--- EXTRACTED DATA ---

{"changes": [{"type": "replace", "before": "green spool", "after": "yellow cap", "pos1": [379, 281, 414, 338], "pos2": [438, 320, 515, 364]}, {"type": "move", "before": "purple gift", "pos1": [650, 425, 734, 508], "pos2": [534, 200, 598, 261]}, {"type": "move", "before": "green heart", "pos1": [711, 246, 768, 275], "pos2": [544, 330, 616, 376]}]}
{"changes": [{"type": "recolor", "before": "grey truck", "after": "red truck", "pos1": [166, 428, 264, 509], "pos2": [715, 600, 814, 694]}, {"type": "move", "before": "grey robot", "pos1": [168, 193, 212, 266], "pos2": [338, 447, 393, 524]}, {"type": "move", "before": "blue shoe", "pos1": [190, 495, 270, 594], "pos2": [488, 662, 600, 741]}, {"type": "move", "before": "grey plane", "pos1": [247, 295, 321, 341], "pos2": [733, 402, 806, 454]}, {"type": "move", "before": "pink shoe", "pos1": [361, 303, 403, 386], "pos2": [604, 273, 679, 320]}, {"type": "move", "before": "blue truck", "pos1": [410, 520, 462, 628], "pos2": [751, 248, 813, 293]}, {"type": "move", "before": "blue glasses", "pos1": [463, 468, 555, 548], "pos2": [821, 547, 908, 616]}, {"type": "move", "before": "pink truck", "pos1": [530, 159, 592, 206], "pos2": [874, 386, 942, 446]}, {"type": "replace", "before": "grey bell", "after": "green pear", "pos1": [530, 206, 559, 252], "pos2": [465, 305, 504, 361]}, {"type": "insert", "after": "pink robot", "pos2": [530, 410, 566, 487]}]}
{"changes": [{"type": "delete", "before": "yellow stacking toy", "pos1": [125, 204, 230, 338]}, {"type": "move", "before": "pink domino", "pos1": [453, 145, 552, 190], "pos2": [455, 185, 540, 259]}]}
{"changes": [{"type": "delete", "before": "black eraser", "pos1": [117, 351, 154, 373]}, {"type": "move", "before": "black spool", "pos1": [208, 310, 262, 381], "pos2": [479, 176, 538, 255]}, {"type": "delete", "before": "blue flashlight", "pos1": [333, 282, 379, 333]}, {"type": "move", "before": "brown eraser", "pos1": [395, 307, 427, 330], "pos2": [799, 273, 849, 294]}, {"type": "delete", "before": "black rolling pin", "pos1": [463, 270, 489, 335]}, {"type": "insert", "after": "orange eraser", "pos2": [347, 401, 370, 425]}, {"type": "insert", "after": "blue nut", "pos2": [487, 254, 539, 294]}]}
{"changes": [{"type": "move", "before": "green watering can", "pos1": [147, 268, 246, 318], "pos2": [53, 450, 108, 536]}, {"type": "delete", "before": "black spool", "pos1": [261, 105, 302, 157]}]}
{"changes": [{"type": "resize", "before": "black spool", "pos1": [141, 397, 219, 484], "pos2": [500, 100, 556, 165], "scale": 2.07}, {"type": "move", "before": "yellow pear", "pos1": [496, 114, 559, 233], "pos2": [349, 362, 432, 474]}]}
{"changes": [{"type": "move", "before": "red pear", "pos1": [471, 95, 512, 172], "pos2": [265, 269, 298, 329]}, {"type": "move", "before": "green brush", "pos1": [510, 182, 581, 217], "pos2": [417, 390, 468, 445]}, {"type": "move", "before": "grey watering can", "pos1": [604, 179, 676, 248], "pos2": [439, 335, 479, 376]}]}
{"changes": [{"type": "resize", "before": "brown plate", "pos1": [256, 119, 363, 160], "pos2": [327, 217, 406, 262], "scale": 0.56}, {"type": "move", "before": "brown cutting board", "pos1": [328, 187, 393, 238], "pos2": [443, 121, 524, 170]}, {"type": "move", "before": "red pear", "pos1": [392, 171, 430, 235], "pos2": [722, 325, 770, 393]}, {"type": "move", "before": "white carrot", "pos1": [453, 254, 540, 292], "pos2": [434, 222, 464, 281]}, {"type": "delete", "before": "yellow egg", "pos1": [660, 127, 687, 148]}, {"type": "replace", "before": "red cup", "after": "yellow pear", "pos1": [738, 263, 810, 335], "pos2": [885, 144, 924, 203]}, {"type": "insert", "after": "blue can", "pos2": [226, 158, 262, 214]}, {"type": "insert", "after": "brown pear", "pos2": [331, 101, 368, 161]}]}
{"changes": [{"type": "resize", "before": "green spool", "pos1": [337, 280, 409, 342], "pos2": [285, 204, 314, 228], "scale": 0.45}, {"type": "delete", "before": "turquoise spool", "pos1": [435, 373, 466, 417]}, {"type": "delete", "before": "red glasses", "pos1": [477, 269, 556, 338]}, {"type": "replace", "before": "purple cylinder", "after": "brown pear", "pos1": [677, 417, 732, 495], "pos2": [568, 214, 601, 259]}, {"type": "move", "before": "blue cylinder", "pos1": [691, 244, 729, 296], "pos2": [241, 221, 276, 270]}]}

---

◆ PROMPT: Looking at the records above, say how many lines contain the string "brown". Give the number and no other words.

◆ RESULT OF THIS EXERCISE: 3